What the task asks: Give back, unchanged, the line containing "LIGHT1: TEMT6000 -> KY-018" and every line after it up to the end of the listing.

Data provided:
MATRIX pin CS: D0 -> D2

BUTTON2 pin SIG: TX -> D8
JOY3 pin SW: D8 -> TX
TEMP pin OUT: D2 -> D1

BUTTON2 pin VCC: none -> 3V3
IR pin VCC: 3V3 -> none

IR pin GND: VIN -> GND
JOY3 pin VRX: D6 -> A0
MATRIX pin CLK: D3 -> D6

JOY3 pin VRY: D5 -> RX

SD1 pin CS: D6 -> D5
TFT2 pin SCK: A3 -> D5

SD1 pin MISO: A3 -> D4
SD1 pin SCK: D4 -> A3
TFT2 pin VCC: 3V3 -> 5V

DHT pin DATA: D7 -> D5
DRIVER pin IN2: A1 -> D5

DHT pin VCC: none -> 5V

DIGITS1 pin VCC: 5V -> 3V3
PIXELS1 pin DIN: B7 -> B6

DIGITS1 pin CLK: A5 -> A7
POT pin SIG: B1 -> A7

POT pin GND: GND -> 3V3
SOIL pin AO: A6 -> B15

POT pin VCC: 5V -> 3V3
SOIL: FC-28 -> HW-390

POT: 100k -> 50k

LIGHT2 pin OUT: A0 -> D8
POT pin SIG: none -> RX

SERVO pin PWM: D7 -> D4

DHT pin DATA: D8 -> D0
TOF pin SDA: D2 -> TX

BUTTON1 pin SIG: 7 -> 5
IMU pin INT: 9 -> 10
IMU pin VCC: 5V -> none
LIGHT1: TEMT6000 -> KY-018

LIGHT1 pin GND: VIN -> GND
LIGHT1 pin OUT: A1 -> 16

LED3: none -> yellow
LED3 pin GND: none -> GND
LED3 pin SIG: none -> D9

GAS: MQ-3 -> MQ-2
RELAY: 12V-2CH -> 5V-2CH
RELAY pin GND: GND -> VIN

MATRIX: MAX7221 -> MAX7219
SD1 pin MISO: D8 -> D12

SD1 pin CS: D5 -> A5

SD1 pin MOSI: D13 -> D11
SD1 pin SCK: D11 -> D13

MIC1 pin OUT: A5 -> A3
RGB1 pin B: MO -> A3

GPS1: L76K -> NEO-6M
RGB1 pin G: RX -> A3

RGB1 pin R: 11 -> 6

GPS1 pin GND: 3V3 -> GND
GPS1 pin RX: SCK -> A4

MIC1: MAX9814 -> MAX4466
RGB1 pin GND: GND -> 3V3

The answer:
LIGHT1: TEMT6000 -> KY-018

LIGHT1 pin GND: VIN -> GND
LIGHT1 pin OUT: A1 -> 16

LED3: none -> yellow
LED3 pin GND: none -> GND
LED3 pin SIG: none -> D9

GAS: MQ-3 -> MQ-2
RELAY: 12V-2CH -> 5V-2CH
RELAY pin GND: GND -> VIN

MATRIX: MAX7221 -> MAX7219
SD1 pin MISO: D8 -> D12

SD1 pin CS: D5 -> A5

SD1 pin MOSI: D13 -> D11
SD1 pin SCK: D11 -> D13

MIC1 pin OUT: A5 -> A3
RGB1 pin B: MO -> A3

GPS1: L76K -> NEO-6M
RGB1 pin G: RX -> A3

RGB1 pin R: 11 -> 6

GPS1 pin GND: 3V3 -> GND
GPS1 pin RX: SCK -> A4

MIC1: MAX9814 -> MAX4466
RGB1 pin GND: GND -> 3V3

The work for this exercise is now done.